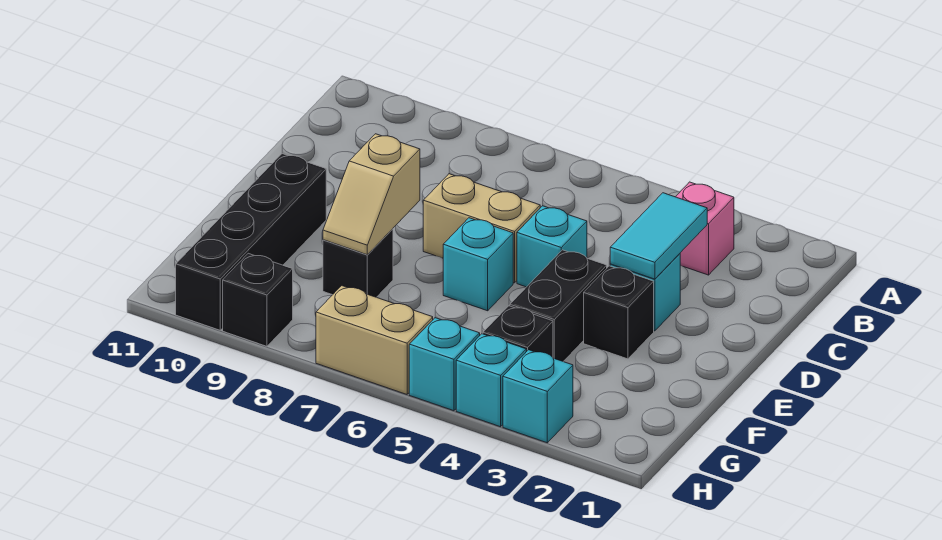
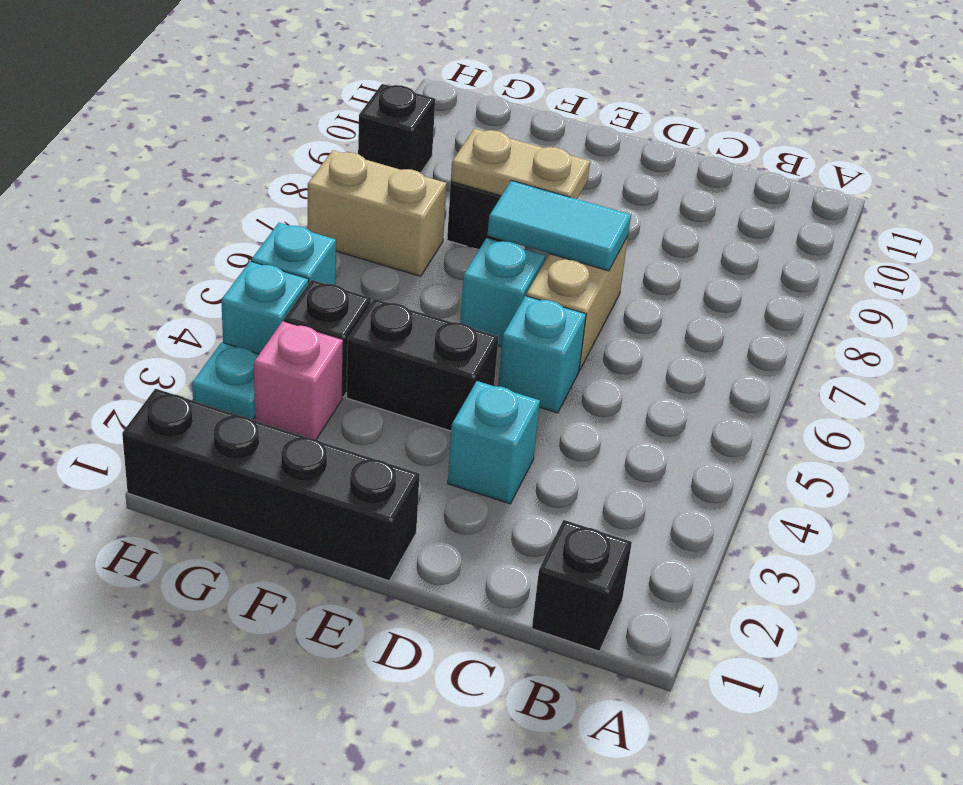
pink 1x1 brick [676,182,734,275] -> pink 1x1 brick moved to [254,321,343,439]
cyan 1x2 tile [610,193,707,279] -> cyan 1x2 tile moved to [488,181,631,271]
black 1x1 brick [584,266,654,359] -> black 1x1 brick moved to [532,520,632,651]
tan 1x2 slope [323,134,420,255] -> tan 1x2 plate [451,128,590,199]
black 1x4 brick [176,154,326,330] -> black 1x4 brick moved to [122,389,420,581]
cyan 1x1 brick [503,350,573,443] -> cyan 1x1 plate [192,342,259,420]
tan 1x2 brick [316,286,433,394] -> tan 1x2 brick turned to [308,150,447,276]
...
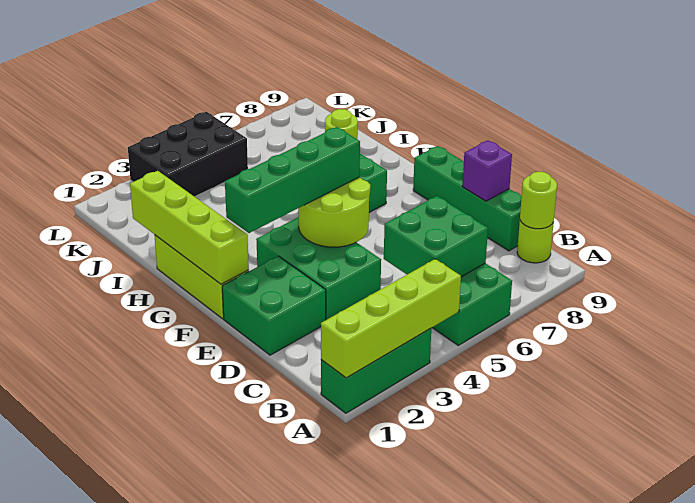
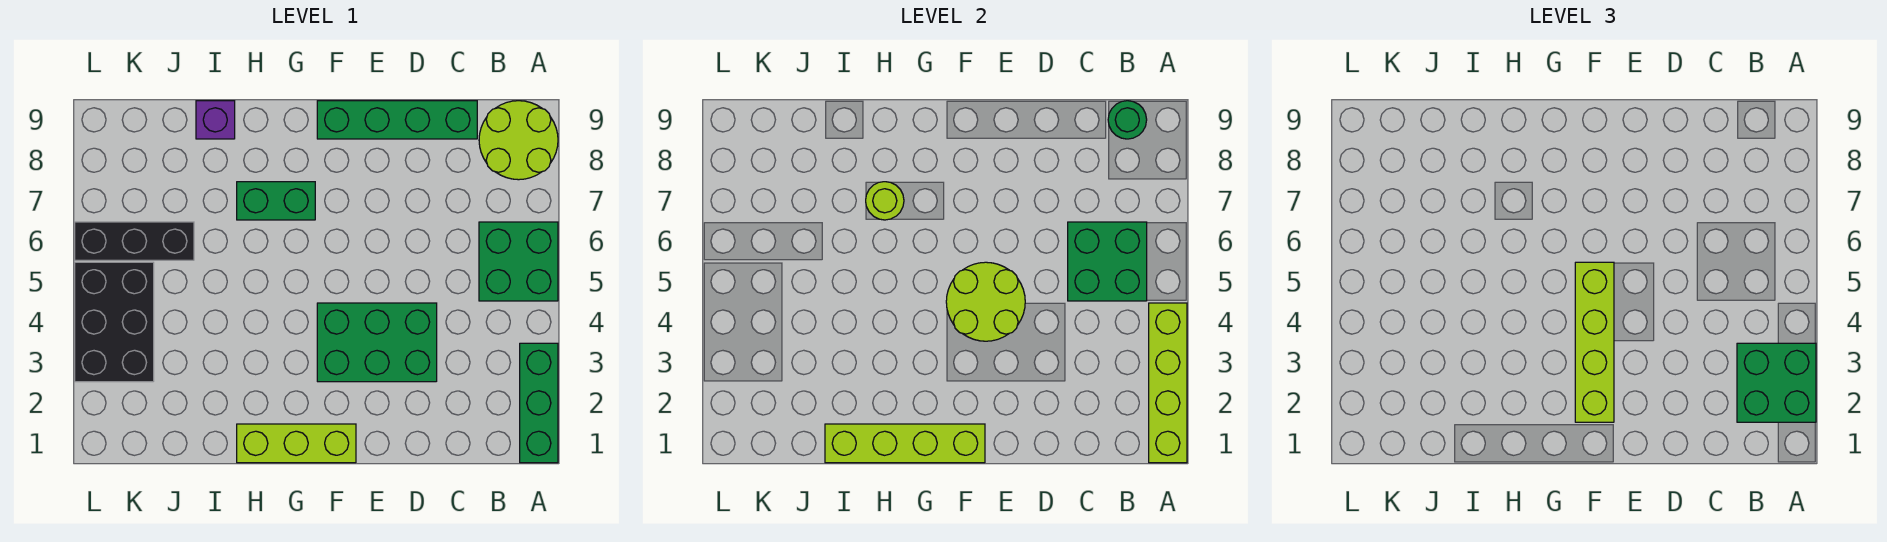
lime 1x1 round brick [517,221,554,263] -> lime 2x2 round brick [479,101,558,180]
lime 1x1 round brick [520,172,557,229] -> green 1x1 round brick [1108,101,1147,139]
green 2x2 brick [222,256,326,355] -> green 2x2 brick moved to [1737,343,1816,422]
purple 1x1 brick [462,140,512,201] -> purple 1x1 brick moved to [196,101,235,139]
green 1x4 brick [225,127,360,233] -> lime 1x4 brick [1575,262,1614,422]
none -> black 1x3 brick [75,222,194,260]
==
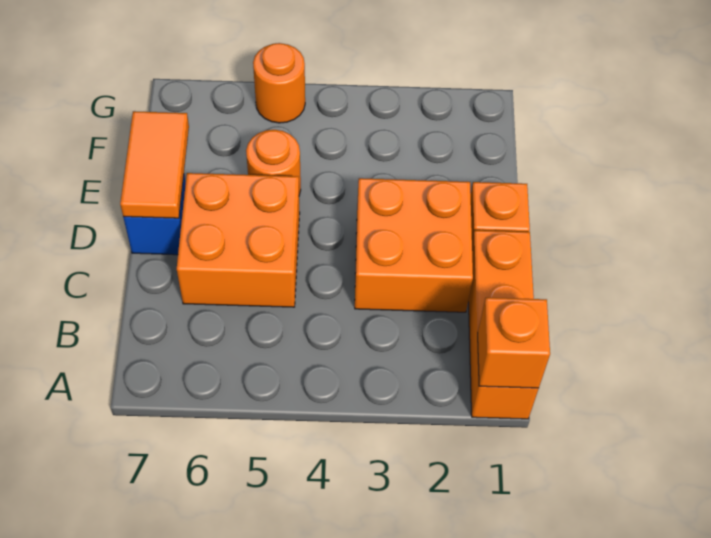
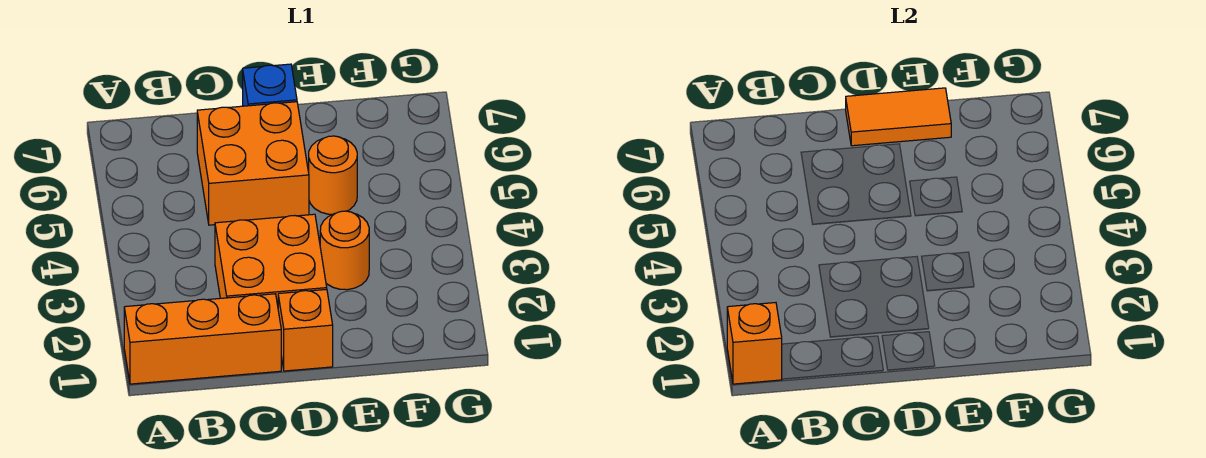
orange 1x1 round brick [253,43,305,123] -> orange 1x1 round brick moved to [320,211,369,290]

> Work to be completed
Would you copy out every line in the records that includes the string "round"?

> Written answer
lime 1x1 round brick [517,221,554,263] -> lime 2x2 round brick [479,101,558,180]
lime 1x1 round brick [520,172,557,229] -> green 1x1 round brick [1108,101,1147,139]
orange 1x1 round brick [253,43,305,123] -> orange 1x1 round brick moved to [320,211,369,290]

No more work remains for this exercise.